* **RECORDS FOR PROCESSING**:
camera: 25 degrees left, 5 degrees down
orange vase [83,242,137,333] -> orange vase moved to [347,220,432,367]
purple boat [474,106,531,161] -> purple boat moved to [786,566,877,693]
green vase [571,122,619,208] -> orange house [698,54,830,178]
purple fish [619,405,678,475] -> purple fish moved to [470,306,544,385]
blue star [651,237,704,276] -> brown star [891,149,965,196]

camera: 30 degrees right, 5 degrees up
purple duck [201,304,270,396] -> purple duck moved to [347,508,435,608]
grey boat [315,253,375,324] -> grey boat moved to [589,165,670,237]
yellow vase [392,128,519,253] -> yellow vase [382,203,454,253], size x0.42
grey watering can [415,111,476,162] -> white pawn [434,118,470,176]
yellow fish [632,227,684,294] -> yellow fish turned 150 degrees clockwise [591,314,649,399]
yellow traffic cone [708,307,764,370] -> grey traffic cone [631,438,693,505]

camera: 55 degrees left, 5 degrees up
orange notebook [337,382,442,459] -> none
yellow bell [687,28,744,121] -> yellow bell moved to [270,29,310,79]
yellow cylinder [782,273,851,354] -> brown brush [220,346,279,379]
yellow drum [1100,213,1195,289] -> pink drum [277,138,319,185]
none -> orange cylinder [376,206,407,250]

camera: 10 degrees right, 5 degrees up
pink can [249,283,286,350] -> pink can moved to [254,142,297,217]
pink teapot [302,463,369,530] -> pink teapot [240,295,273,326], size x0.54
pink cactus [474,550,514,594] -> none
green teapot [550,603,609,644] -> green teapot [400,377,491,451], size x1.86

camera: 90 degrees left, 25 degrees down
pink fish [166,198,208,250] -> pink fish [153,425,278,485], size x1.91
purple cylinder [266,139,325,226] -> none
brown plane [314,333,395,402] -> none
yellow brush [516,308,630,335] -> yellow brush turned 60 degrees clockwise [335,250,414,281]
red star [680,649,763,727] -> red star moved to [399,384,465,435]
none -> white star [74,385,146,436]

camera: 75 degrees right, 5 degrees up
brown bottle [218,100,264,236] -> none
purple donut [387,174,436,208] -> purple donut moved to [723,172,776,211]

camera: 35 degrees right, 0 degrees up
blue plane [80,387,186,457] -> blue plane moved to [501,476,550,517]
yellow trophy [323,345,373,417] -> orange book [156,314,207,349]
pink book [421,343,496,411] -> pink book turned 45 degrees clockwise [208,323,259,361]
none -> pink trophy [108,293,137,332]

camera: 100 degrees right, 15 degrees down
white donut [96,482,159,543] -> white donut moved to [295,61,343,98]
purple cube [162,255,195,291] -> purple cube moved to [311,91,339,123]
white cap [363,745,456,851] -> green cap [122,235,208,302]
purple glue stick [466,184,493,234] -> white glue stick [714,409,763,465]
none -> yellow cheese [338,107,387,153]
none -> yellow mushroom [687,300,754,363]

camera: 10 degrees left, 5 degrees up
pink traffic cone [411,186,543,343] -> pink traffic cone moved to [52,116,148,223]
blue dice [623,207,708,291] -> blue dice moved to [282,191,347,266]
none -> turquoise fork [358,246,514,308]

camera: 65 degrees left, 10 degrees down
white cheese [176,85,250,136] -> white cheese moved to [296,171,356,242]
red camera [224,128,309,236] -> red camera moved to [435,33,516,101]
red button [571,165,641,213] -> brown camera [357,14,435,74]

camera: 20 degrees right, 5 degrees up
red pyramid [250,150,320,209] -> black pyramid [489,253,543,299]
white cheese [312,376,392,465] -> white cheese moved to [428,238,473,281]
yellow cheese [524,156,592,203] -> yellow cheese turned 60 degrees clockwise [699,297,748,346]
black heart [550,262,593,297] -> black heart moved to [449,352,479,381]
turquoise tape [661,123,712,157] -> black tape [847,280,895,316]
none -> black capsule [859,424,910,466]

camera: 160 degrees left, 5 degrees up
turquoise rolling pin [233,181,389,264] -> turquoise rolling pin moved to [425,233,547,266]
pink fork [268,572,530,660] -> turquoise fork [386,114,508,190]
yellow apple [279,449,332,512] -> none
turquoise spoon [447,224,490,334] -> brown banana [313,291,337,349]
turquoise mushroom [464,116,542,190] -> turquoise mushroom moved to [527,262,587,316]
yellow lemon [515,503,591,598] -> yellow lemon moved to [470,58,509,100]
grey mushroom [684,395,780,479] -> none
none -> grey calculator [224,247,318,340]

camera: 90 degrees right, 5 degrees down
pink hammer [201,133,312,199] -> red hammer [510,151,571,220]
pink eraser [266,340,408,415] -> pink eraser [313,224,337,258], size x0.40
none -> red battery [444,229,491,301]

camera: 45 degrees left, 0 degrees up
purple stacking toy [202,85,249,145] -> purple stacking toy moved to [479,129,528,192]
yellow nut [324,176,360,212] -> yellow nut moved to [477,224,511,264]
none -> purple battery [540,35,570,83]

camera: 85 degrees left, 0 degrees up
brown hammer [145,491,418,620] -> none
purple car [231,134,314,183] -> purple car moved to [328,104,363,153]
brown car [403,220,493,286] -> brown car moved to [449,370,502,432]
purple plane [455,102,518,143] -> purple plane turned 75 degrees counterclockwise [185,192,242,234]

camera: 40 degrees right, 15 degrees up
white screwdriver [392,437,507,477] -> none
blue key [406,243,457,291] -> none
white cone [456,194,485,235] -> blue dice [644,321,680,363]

* **WORK TO COMPLETE**:
What is needed is an exact copy of the entries above, from the first line through the line holding "yellow bell [687,28,744,121]", with both of those lines kept; please give nothing else.

* **COMPLETED TASK**:
camera: 25 degrees left, 5 degrees down
orange vase [83,242,137,333] -> orange vase moved to [347,220,432,367]
purple boat [474,106,531,161] -> purple boat moved to [786,566,877,693]
green vase [571,122,619,208] -> orange house [698,54,830,178]
purple fish [619,405,678,475] -> purple fish moved to [470,306,544,385]
blue star [651,237,704,276] -> brown star [891,149,965,196]

camera: 30 degrees right, 5 degrees up
purple duck [201,304,270,396] -> purple duck moved to [347,508,435,608]
grey boat [315,253,375,324] -> grey boat moved to [589,165,670,237]
yellow vase [392,128,519,253] -> yellow vase [382,203,454,253], size x0.42
grey watering can [415,111,476,162] -> white pawn [434,118,470,176]
yellow fish [632,227,684,294] -> yellow fish turned 150 degrees clockwise [591,314,649,399]
yellow traffic cone [708,307,764,370] -> grey traffic cone [631,438,693,505]

camera: 55 degrees left, 5 degrees up
orange notebook [337,382,442,459] -> none
yellow bell [687,28,744,121] -> yellow bell moved to [270,29,310,79]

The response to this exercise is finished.